WHAT YOU WILL DO
Please return each of the items below word for word, with no changes.

-------- RECORDS FOR THE TASK

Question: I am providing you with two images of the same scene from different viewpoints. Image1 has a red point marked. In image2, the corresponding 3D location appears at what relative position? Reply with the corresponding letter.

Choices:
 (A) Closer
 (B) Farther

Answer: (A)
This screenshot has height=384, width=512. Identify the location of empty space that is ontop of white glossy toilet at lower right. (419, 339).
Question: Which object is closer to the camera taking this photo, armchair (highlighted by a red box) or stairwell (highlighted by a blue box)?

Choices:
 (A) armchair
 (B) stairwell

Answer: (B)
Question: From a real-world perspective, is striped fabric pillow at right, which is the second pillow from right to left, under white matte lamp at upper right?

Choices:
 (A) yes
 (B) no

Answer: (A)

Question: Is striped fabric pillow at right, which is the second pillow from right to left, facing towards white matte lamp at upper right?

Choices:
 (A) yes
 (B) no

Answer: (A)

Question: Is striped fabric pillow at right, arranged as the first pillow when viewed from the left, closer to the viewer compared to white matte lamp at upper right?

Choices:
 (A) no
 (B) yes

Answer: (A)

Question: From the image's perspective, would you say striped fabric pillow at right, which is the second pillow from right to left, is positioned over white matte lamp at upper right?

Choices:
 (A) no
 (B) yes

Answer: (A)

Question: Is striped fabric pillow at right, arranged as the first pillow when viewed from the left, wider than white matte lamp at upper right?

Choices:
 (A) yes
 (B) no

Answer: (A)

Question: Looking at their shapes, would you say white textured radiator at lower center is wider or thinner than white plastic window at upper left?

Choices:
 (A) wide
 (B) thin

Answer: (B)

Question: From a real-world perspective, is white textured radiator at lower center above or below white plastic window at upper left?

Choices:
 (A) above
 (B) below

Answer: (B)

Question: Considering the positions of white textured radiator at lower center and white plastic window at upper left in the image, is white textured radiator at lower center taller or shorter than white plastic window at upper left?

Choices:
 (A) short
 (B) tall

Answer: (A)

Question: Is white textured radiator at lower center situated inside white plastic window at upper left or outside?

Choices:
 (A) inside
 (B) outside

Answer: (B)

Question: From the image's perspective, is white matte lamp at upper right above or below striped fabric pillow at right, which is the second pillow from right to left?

----------------

TASK ANSWER
Question: I am providing you with two images of the same scene from different viewpoints. Image1 has a red point marked. In image2, the corresponding 3D location appears at what relative position? Reply with the corresponding letter.

Choices:
 (A) Closer
 (B) Farther

Answer: (A)
This screenshot has height=384, width=512. Identify the location of empty space that is ontop of white glossy toilet at lower right. (419, 339).
Question: Which object is closer to the camera taking this photo, armchair (highlighted by a red box) or stairwell (highlighted by a blue box)?

Choices:
 (A) armchair
 (B) stairwell

Answer: (B)
Question: From a real-world perspective, is striped fabric pillow at right, which is the second pillow from right to left, under white matte lamp at upper right?

Choices:
 (A) yes
 (B) no

Answer: (A)

Question: Is striped fabric pillow at right, which is the second pillow from right to left, facing towards white matte lamp at upper right?

Choices:
 (A) yes
 (B) no

Answer: (A)

Question: Is striped fabric pillow at right, arranged as the first pillow when viewed from the left, closer to the viewer compared to white matte lamp at upper right?

Choices:
 (A) no
 (B) yes

Answer: (A)

Question: From the image's perspective, would you say striped fabric pillow at right, which is the second pillow from right to left, is positioned over white matte lamp at upper right?

Choices:
 (A) no
 (B) yes

Answer: (A)

Question: Is striped fabric pillow at right, arranged as the first pillow when viewed from the left, wider than white matte lamp at upper right?

Choices:
 (A) yes
 (B) no

Answer: (A)

Question: Looking at their shapes, would you say white textured radiator at lower center is wider or thinner than white plastic window at upper left?

Choices:
 (A) wide
 (B) thin

Answer: (B)

Question: From a real-world perspective, is white textured radiator at lower center above or below white plastic window at upper left?

Choices:
 (A) above
 (B) below

Answer: (B)

Question: Considering the positions of white textured radiator at lower center and white plastic window at upper left in the image, is white textured radiator at lower center taller or shorter than white plastic window at upper left?

Choices:
 (A) short
 (B) tall

Answer: (A)

Question: Is white textured radiator at lower center situated inside white plastic window at upper left or outside?

Choices:
 (A) inside
 (B) outside

Answer: (B)

Question: From the image's perspective, is white matte lamp at upper right above or below striped fabric pillow at right, which is the second pillow from right to left?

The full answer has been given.